▶ _Directions for this task_
Type out the lines below exactly, from the first through the line holding "(888, 164) = (577, 628): black", and include no pictures.

Exercise data below:

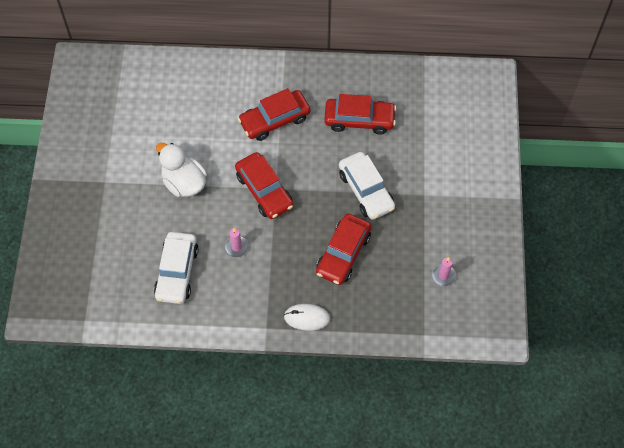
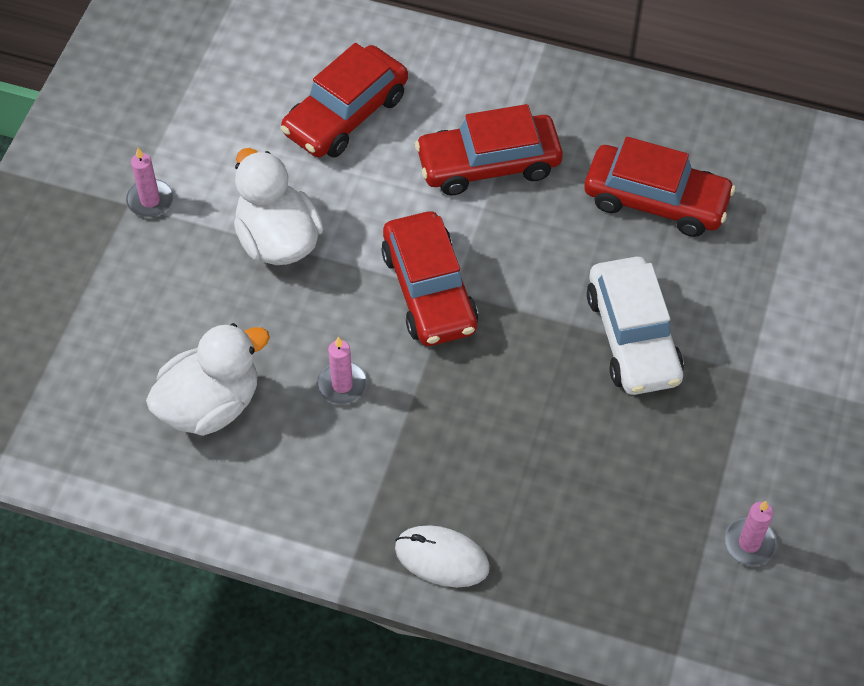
camera: 15 degrees right, 5 degrees down
(115, 177) = (150, 200): none -> pink candle
(177, 272) = (210, 405): white car -> white duck
(343, 254) = (552, 449): red car -> red car (346, 114)

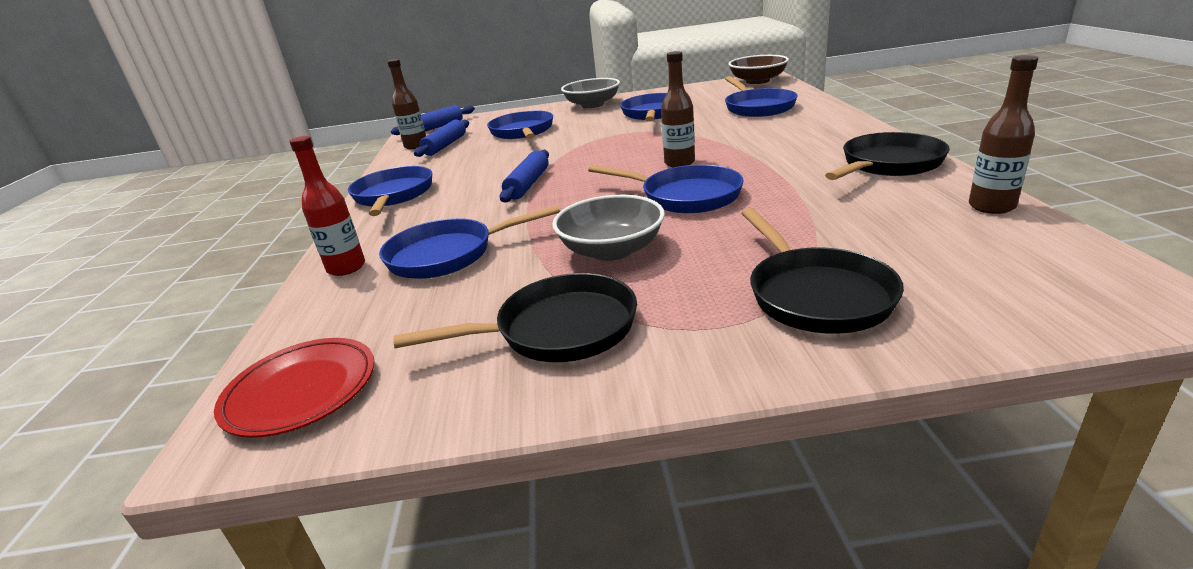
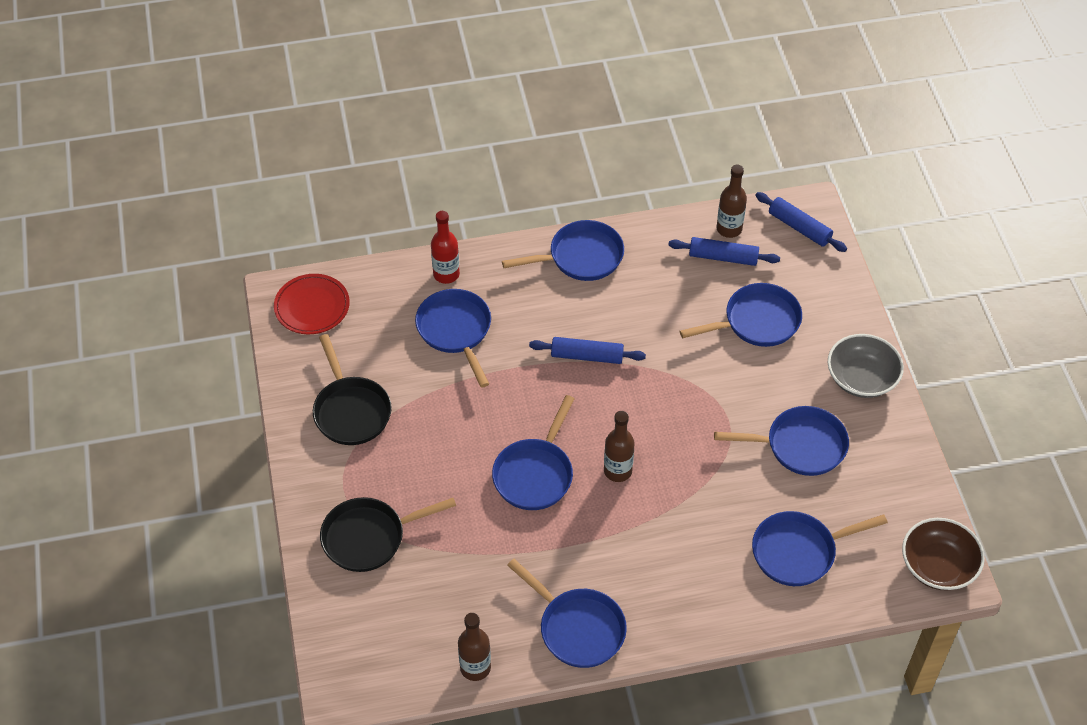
camera: 80 degrees right, 25 degrees up
(611, 250) = (446, 429): grey bowl -> none
(888, 164) = (577, 628): black pan -> blue pan

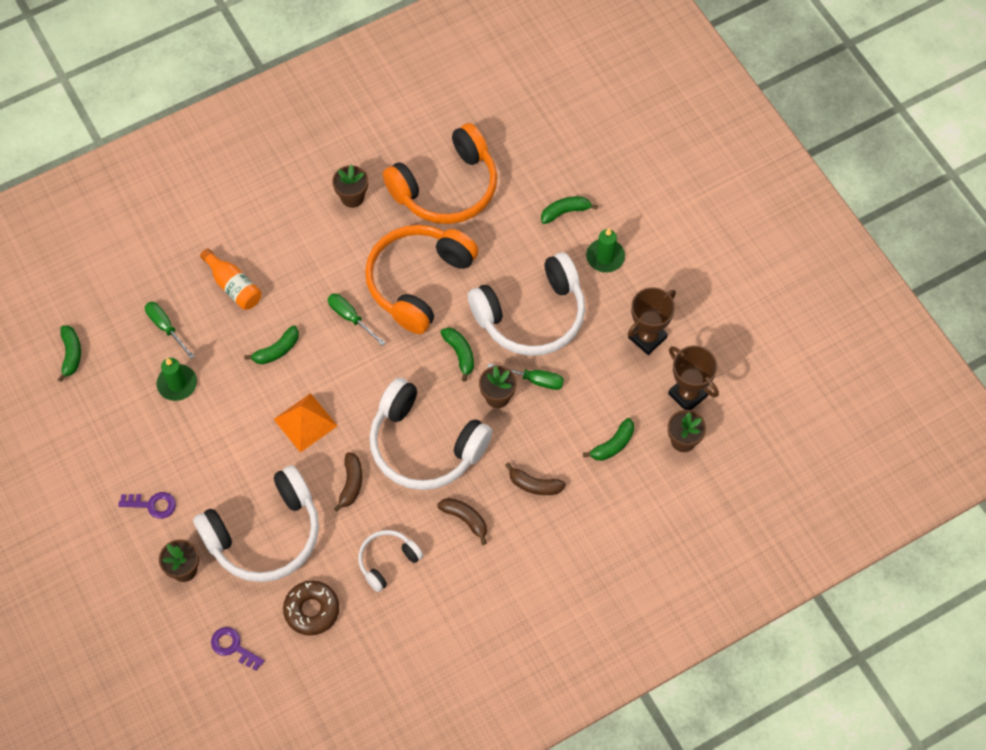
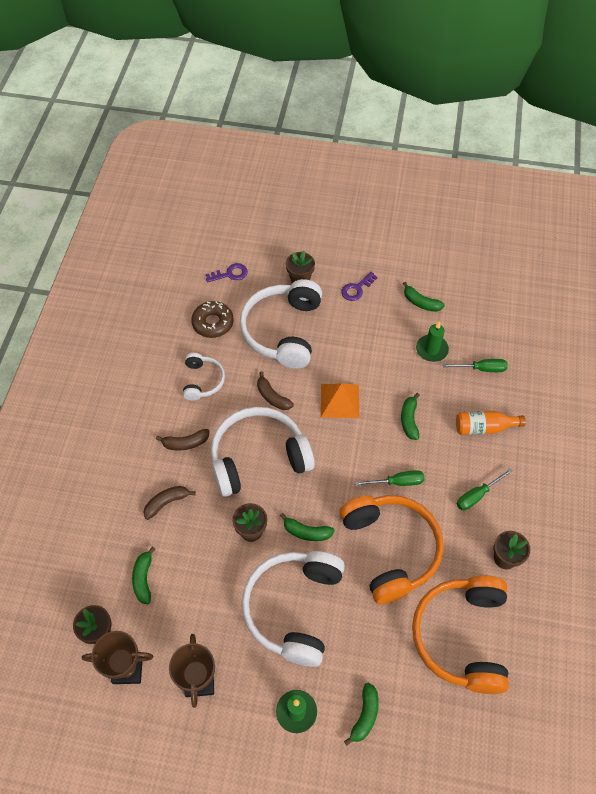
camera: 130 degrees right, 5 degrees down
(71, 354) = (502, 308): green banana -> green banana (420, 302)
(534, 380) = (241, 566): green screwdriver -> green screwdriver (477, 495)

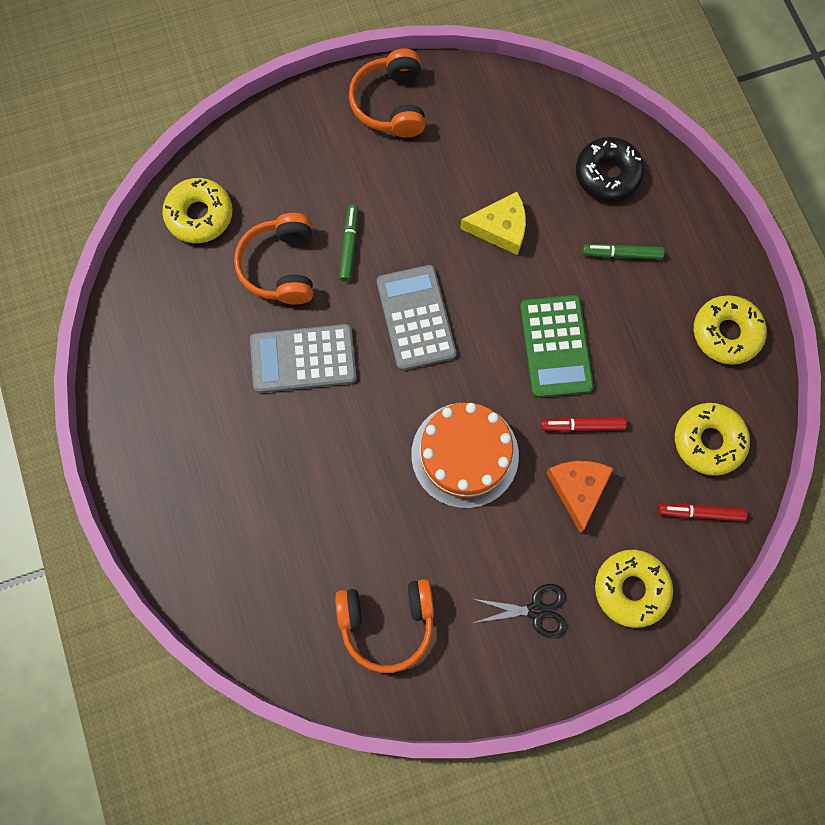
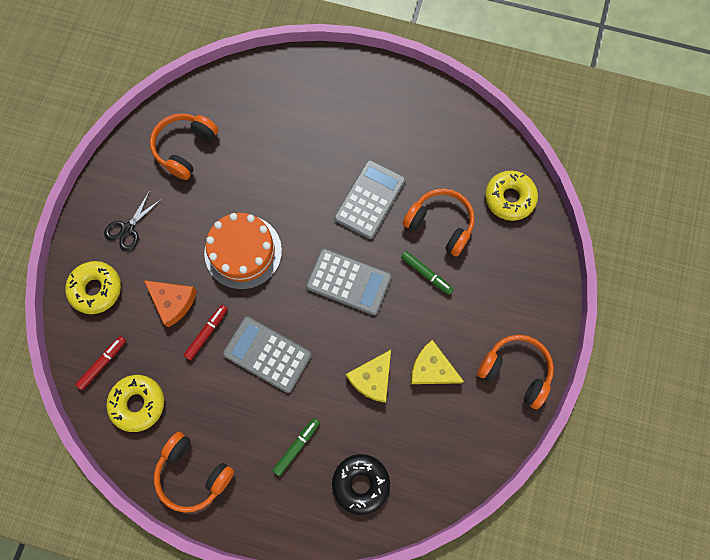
camera: 125 degrees right, 0 degrees up
(447, 179) = (431, 368): none -> yellow cheese
(555, 346) = (267, 354): green calculator -> grey calculator
(726, 333) = (193, 473): yellow donut -> orange headphones

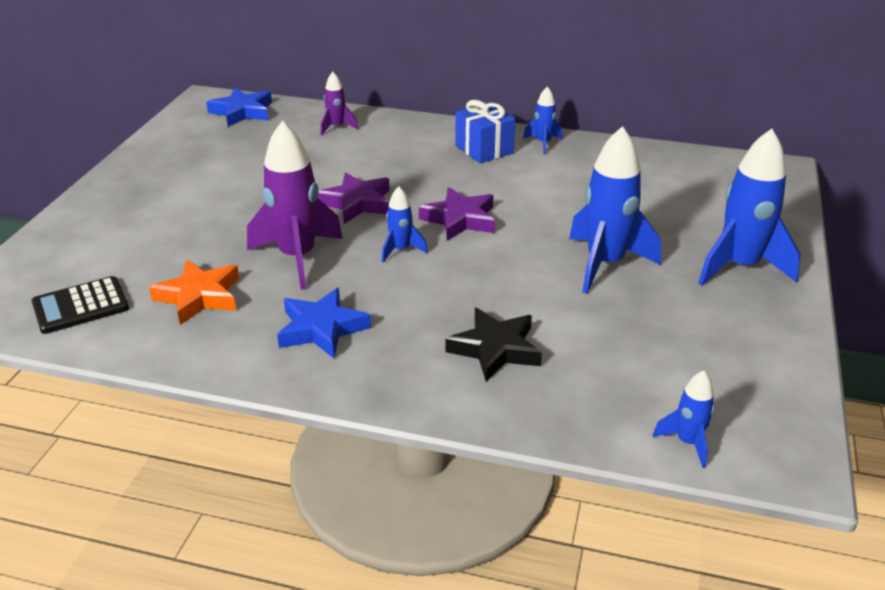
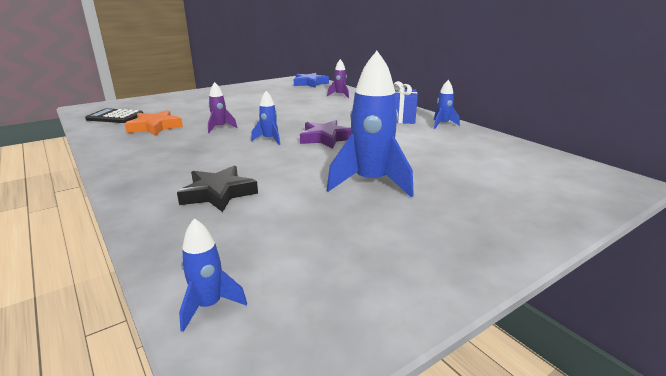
camera: 40 degrees right, 10 degrees down
(297, 257) = (220, 128): purple rocket -> purple rocket, size x0.50
(321, 329) = (167, 153): blue star -> none
(357, 203) = (289, 119): purple star -> none
(739, 266) = (478, 222): blue rocket -> none

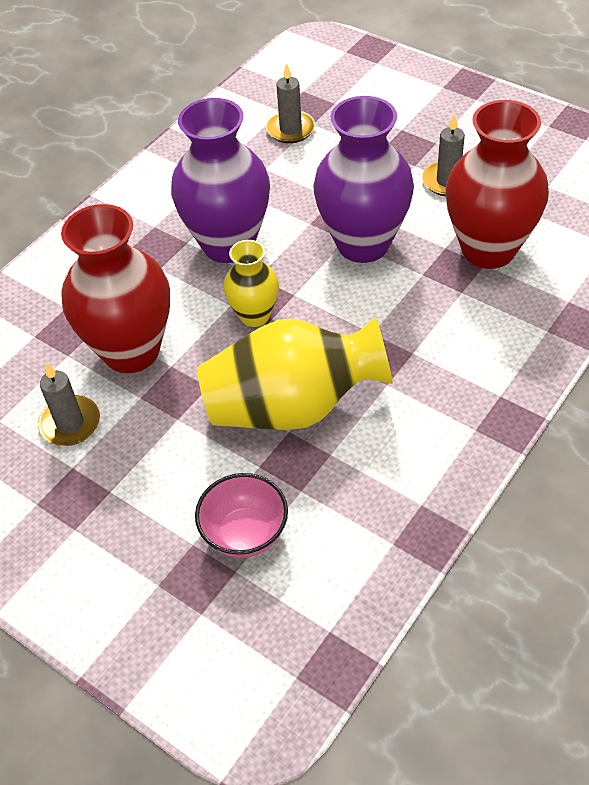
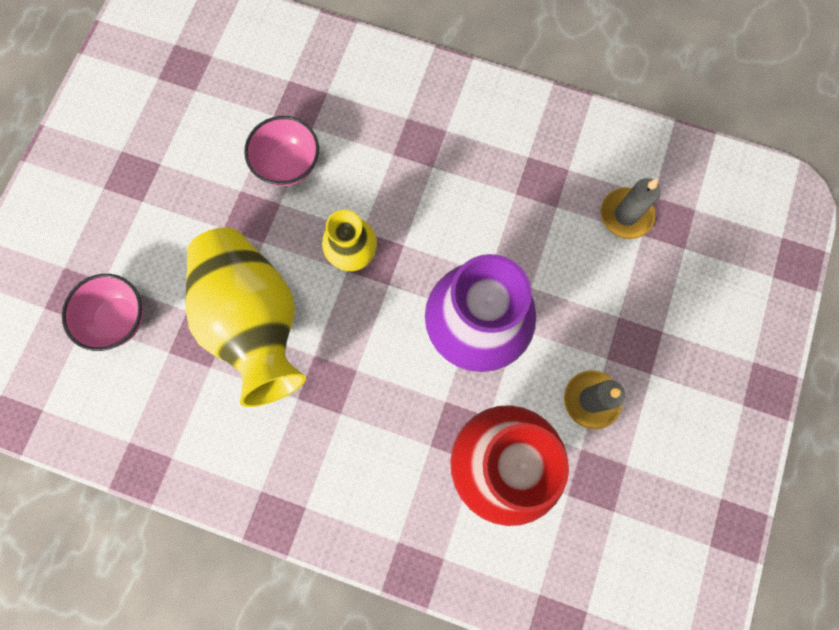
camera: 70 degrees right, 25 degrees up
(70, 423) = (202, 145): grey candle -> none
(131, 351) = (288, 165): red vase -> pink bowl
(228, 244) = (439, 205): purple vase -> none

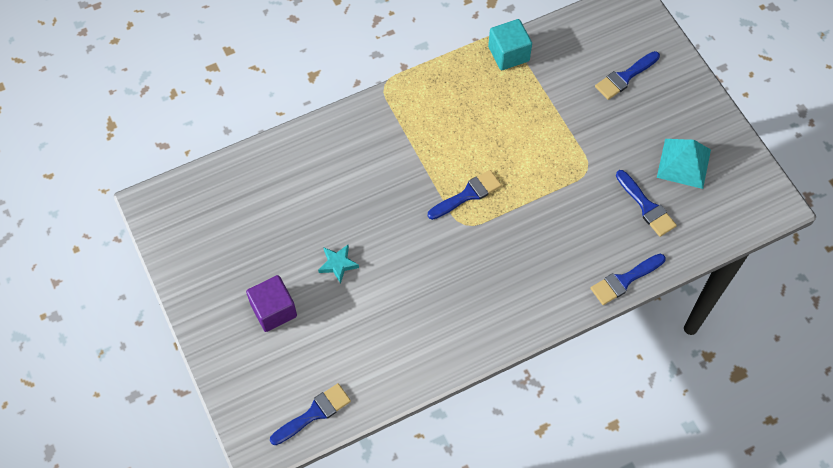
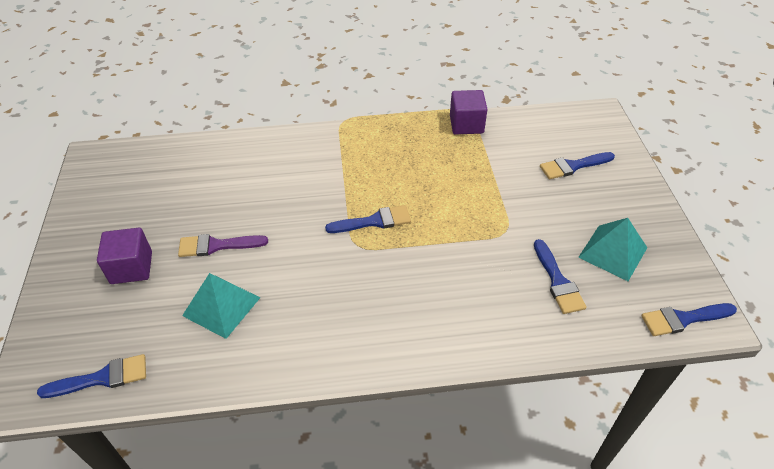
camera: 20 degrees right, 15 degrees down
(338, 264) = (217, 245): turquoise star -> purple brush
(376, 320) = (221, 306): none -> turquoise pyramid
(508, 54) = (466, 124): turquoise cube -> purple cube
(624, 280) = (506, 347): blue brush -> blue brush (683, 319)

End of Exercise data.

▶ _Result of this exercise_
camera: 15 degrees right, 5 degrees down
(115, 177) = (150, 200): none -> pink candle
(177, 272) = (210, 405): white car -> white duck
(343, 254) = (552, 449): red car -> red car (346, 114)

camera: 80 degrees right, 25 degrees up
(611, 250) = (446, 429): grey bowl -> none
(888, 164) = (577, 628): black pan -> blue pan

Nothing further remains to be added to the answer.